* [Your assignment]
For this exercise, please return exactly the line containing "BARO: BMP280 -> BMP180" and each line after it through the end of the records, with no pictures included.

* [Available data]
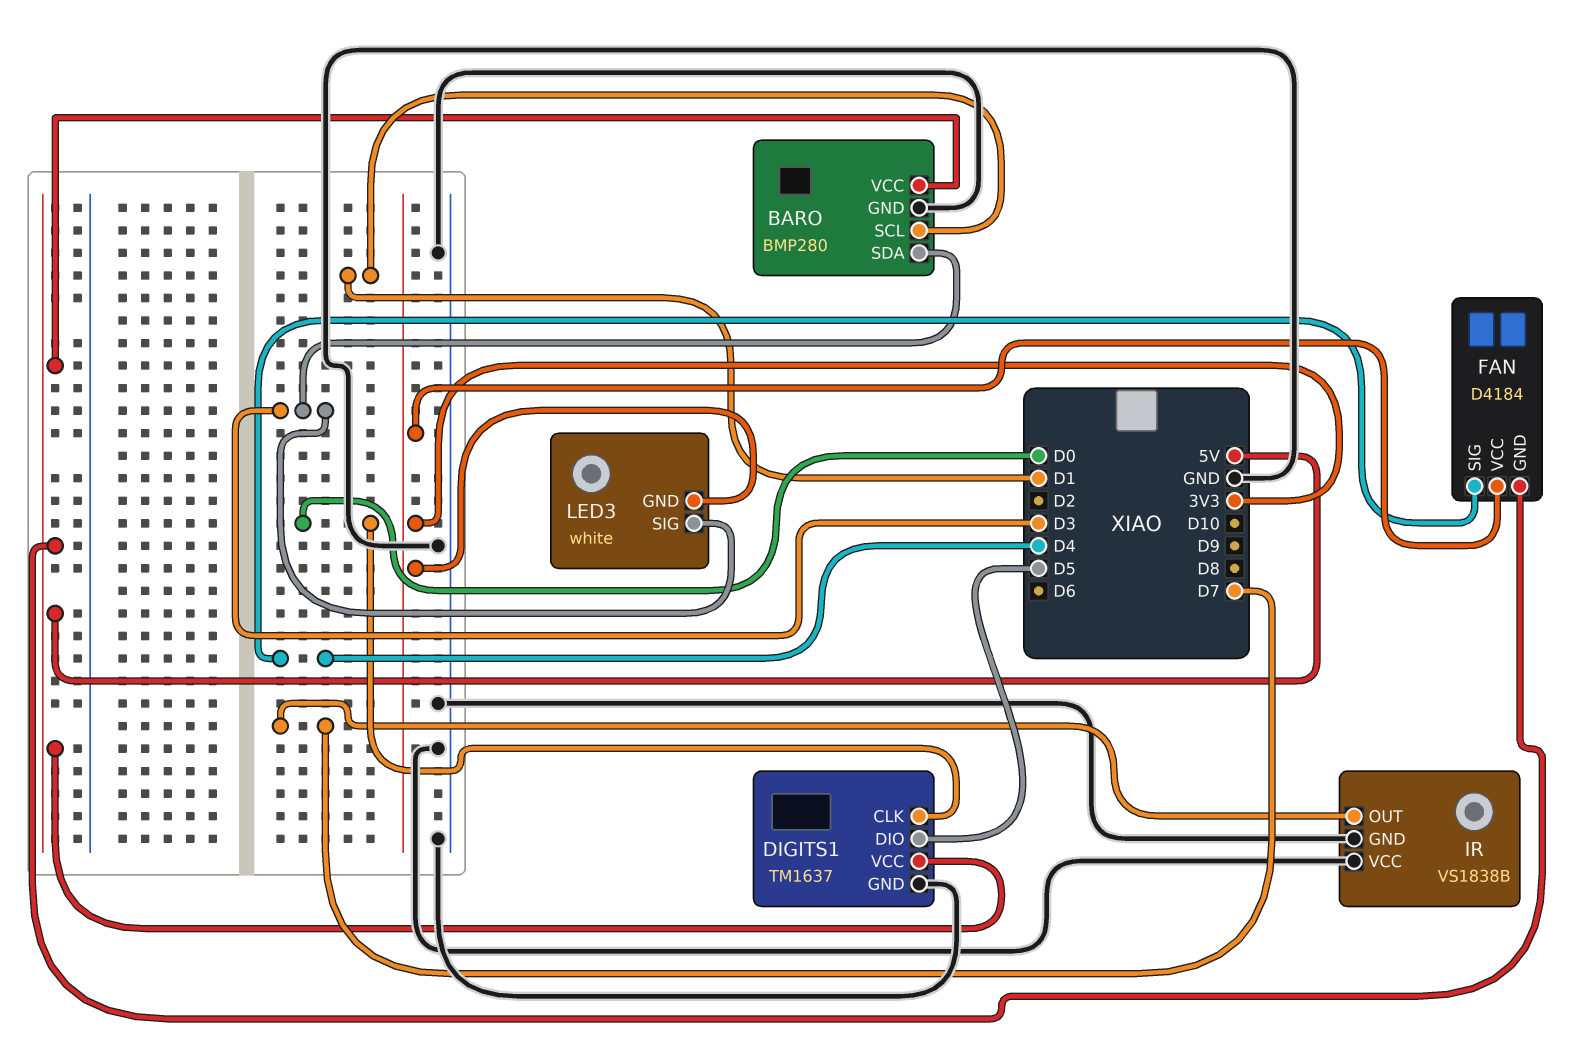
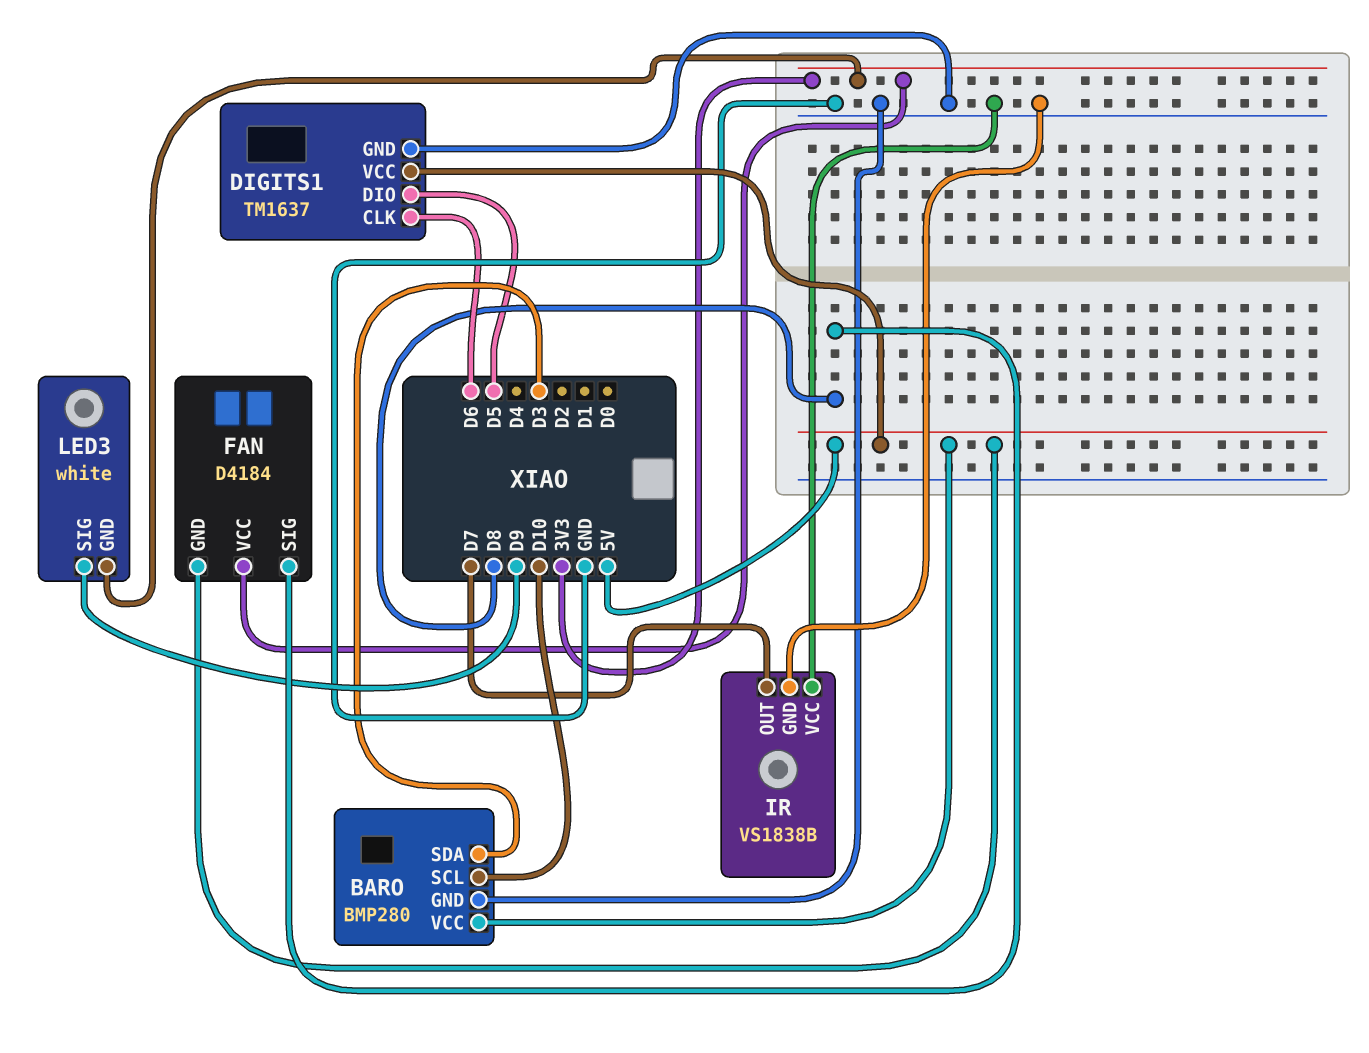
BARO pin SCL: D1 -> D10
DIGITS1 pin CLK: D0 -> D6
FAN pin SIG: D4 -> D8
LED3 pin SIG: D3 -> D9

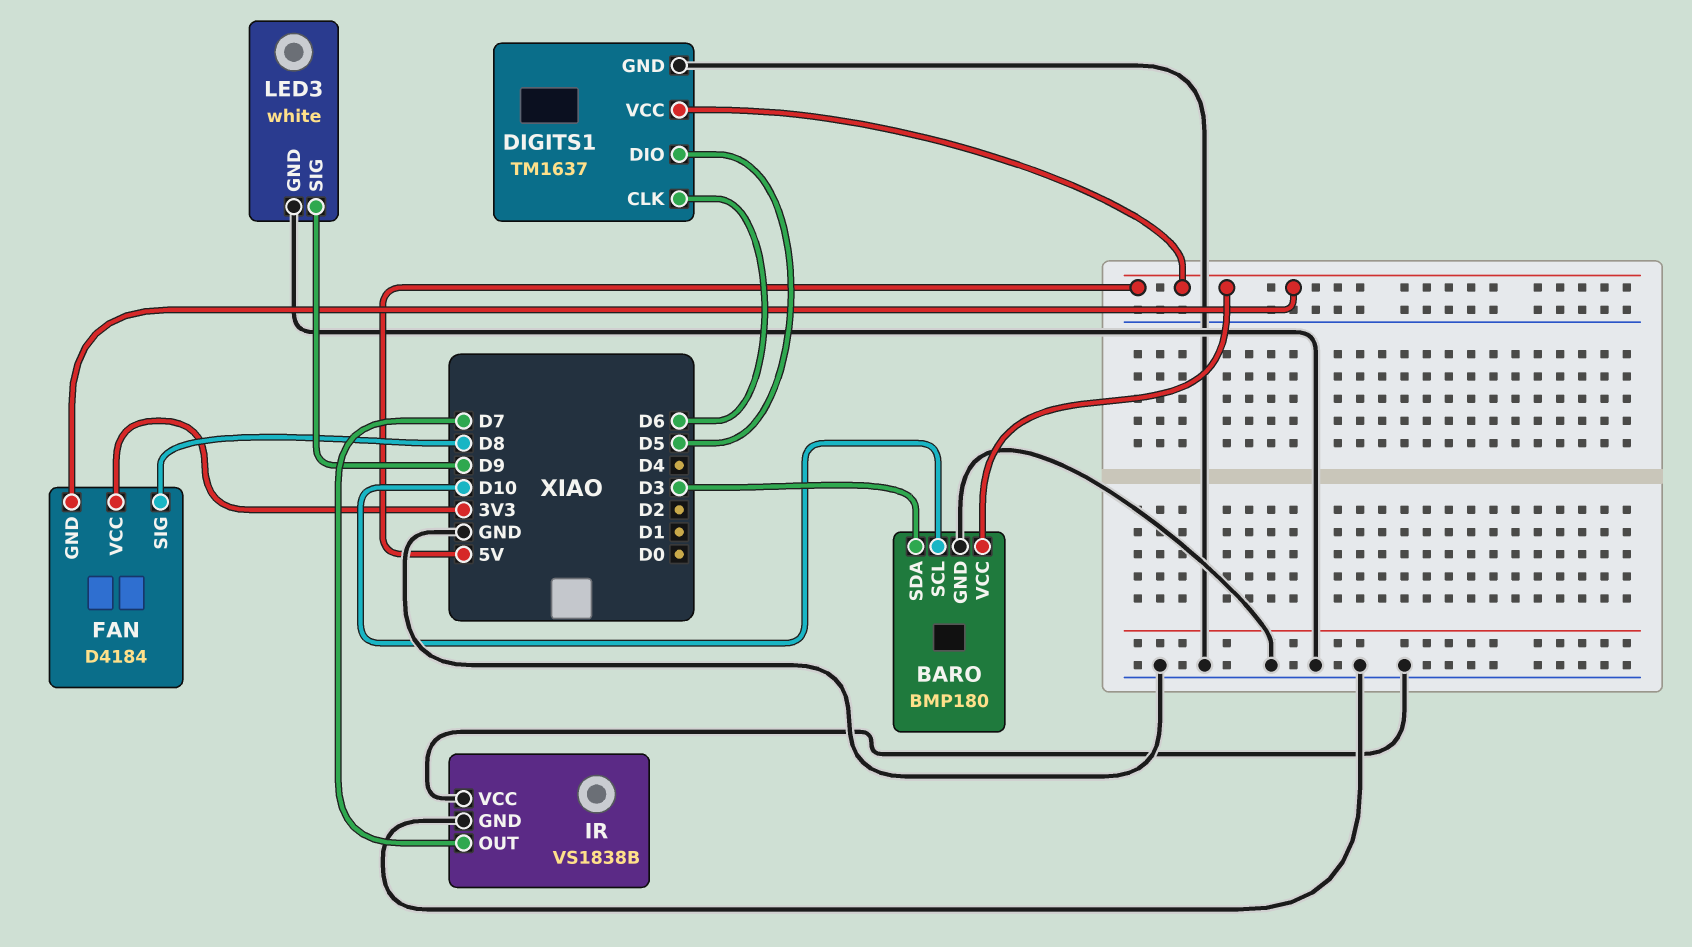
BARO: BMP280 -> BMP180
LED3 pin GND: 3V3 -> GND

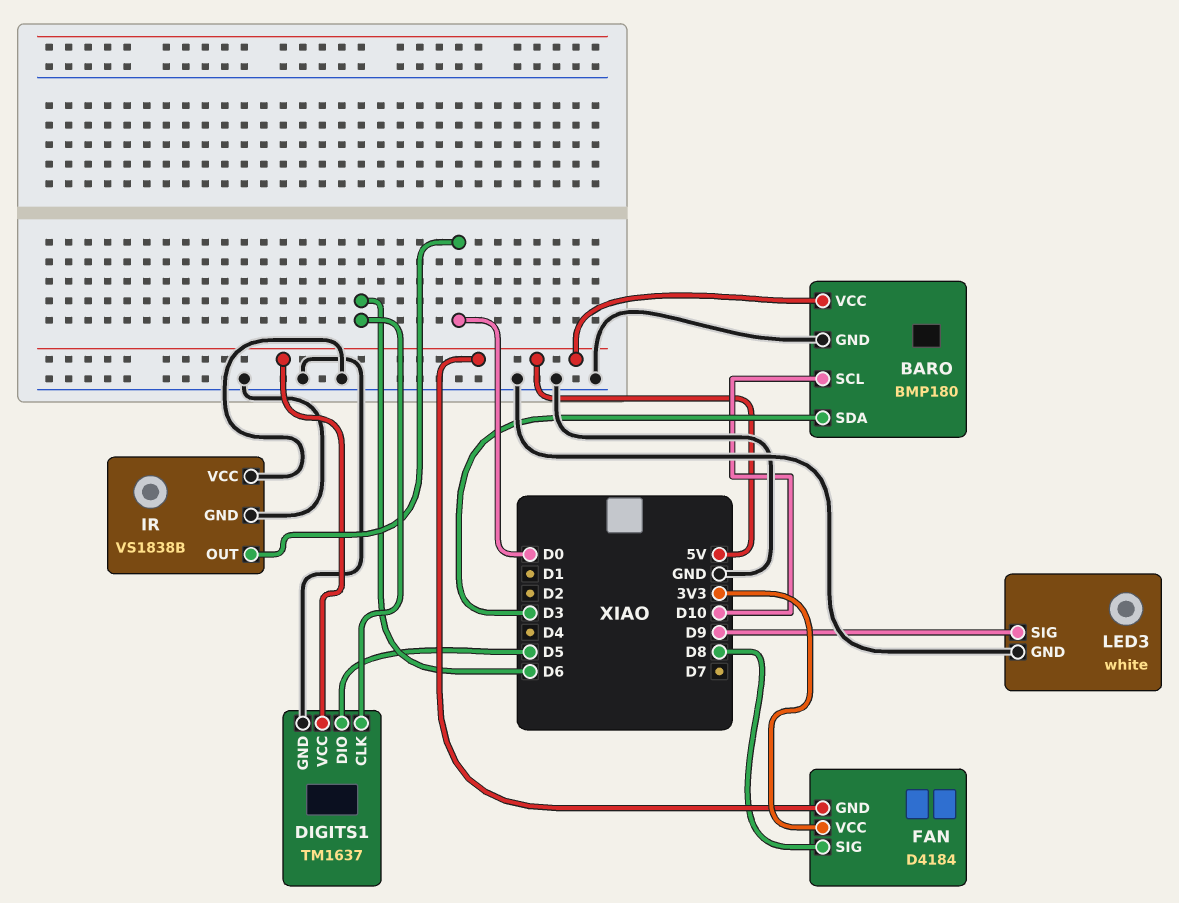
IR pin OUT: D7 -> D0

* [Answer below]
BARO: BMP280 -> BMP180
LED3 pin GND: 3V3 -> GND

IR pin OUT: D7 -> D0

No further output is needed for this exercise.